— Problem details —
Write out exactly the lines of the entries below from the one holding "(502, 576) = (515, 566): none" to the one holding "(519, 297) = (560, 304): yellow", inclusive, and leave out all other lines.

*** Opening Data records ***

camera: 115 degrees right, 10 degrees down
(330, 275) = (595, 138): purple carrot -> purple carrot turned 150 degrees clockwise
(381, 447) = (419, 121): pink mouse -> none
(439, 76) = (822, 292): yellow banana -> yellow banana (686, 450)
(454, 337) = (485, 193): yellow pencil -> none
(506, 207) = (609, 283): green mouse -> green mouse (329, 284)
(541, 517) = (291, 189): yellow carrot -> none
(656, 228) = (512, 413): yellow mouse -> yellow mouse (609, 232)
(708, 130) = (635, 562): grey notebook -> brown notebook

*** Closing Data records ***
*** Opening Data records ***

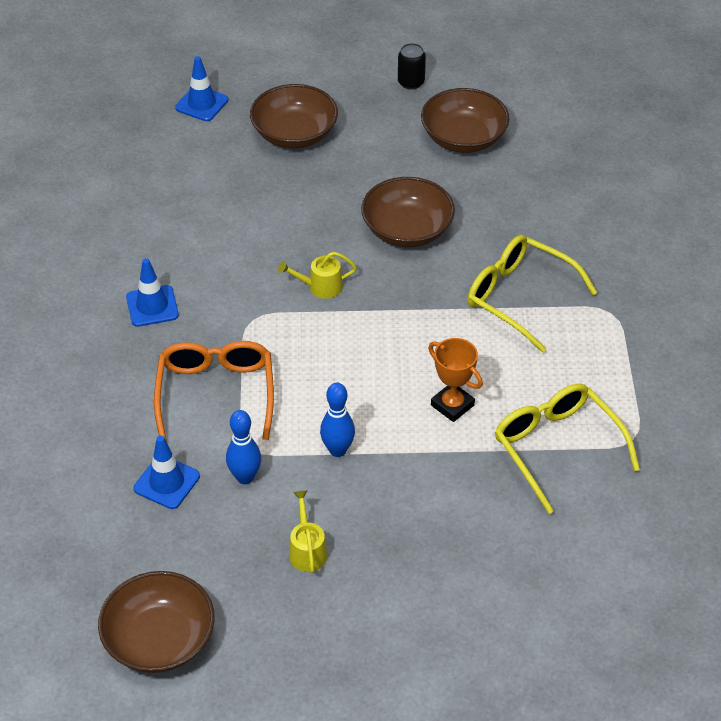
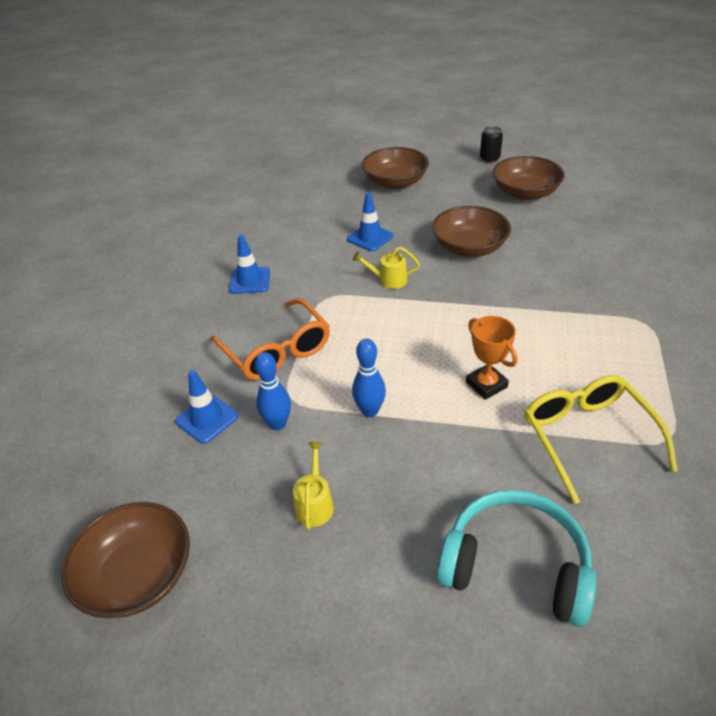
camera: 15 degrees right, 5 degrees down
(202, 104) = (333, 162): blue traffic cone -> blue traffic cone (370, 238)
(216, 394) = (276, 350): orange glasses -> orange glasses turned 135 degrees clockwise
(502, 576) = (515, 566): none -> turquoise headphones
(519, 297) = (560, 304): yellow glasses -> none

*** Closing Data records ***

— Your response —
(502, 576) = (515, 566): none -> turquoise headphones
(519, 297) = (560, 304): yellow glasses -> none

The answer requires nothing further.